▸ TASK DIRECTIONS:
Please retype the data below line for line and leave out every picture.

▸ GIVEN ENTRIES:
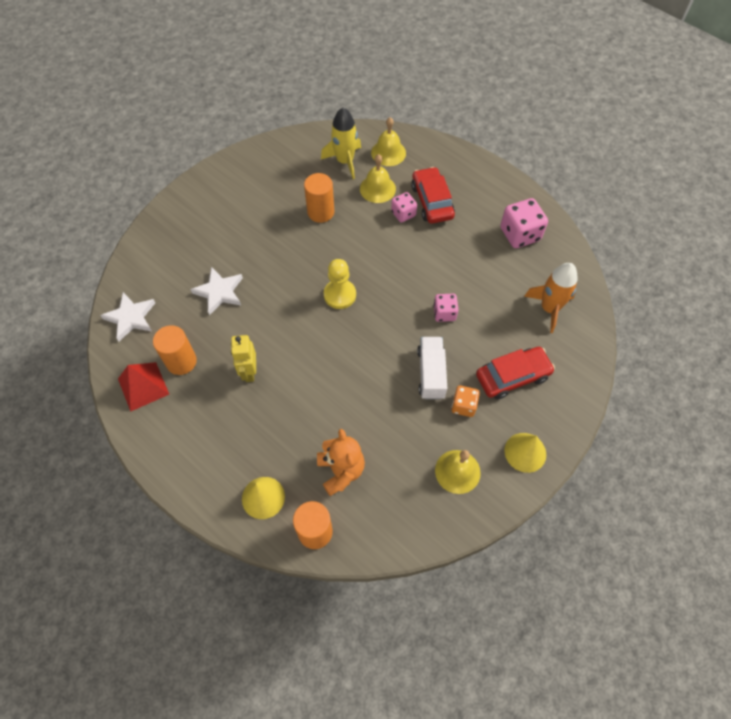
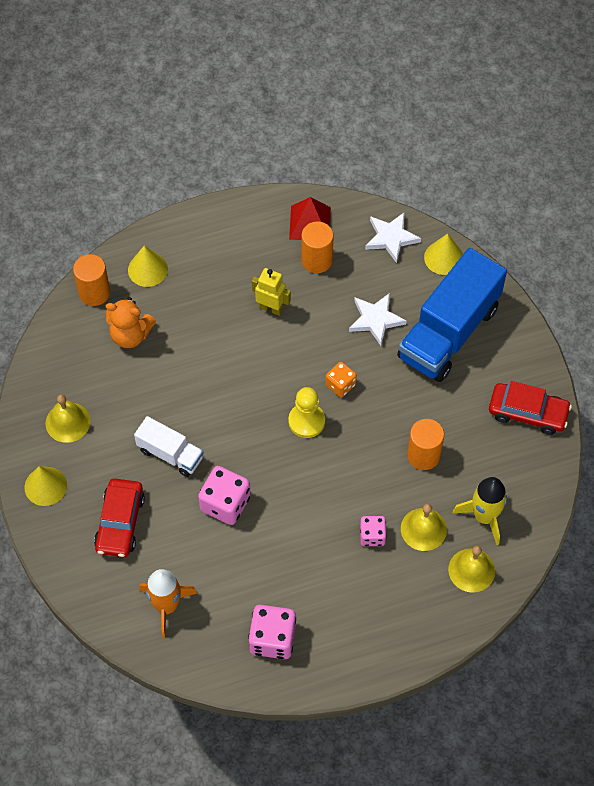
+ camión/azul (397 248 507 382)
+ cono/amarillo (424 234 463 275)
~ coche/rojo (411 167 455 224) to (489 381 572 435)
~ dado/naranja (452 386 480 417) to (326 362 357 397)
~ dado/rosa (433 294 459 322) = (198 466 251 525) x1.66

▸ RESPONSE:
+ camión/azul (397 248 507 382)
+ cono/amarillo (424 234 463 275)
~ coche/rojo (411 167 455 224) to (489 381 572 435)
~ dado/naranja (452 386 480 417) to (326 362 357 397)
~ dado/rosa (433 294 459 322) = (198 466 251 525) x1.66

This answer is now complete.